» **Data to examine**

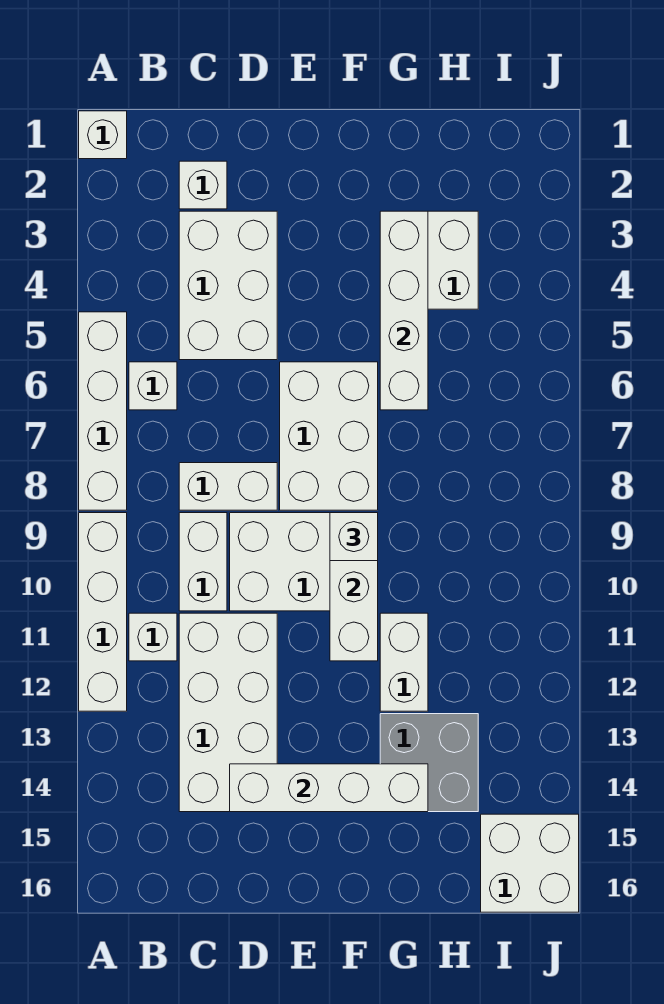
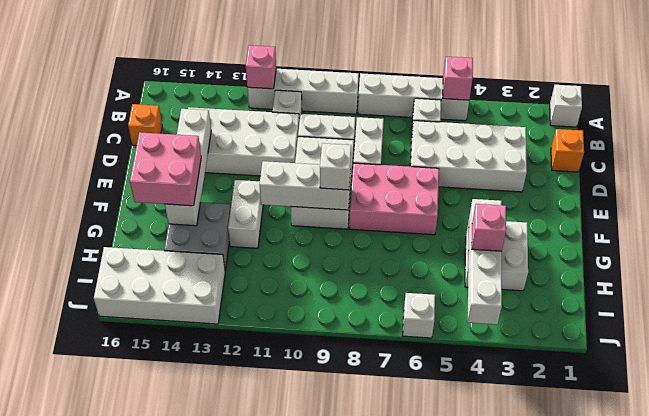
none -> pink brick A5 level 2
none -> pink brick A12 level 2
none -> orange brick C1 level 1
white brick C2 level 1 -> white brick J6 level 1
white brick C3:D5 level 1 -> white brick C3:D6 level 1
none -> orange brick C16 level 1
white brick E6:F8 level 1 -> pink brick E6:F8 level 1
none -> pink brick F14:G15 level 3
white brick G3:G6 level 2 -> white brick G4:J4 level 2
white brick G11:G12 level 1 -> white brick F12:G12 level 1
none -> pink brick H4 level 3
white brick I15:J16 level 1 -> white brick I13:J16 level 1

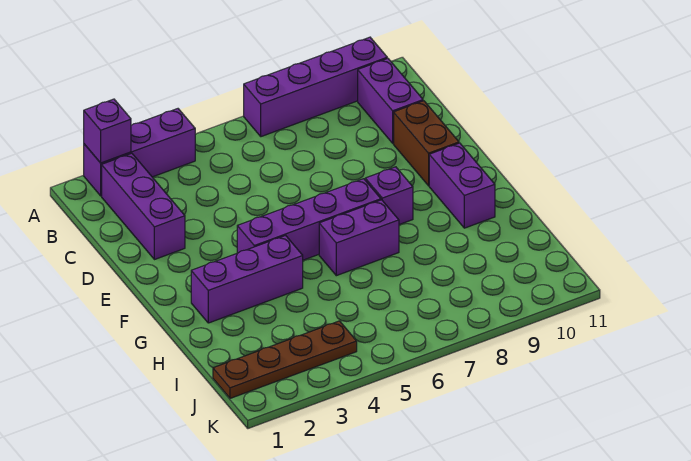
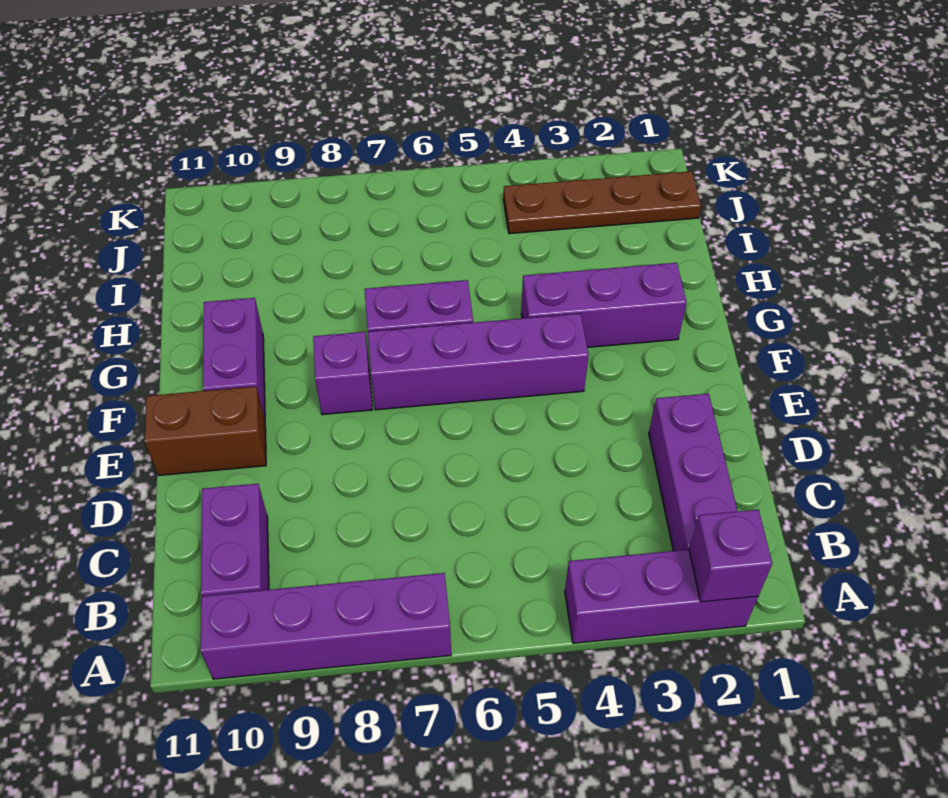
brown brick D10:E10 level 1 -> brown brick E10:E11 level 1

» **Your assignment**
The answer consists solely of the lines from the one holding "white brick C2" through the last line of the entries above, set down verbatim, without any pictures.

» **Response area**
white brick C2 level 1 -> white brick J6 level 1
white brick C3:D5 level 1 -> white brick C3:D6 level 1
none -> orange brick C16 level 1
white brick E6:F8 level 1 -> pink brick E6:F8 level 1
none -> pink brick F14:G15 level 3
white brick G3:G6 level 2 -> white brick G4:J4 level 2
white brick G11:G12 level 1 -> white brick F12:G12 level 1
none -> pink brick H4 level 3
white brick I15:J16 level 1 -> white brick I13:J16 level 1

brown brick D10:E10 level 1 -> brown brick E10:E11 level 1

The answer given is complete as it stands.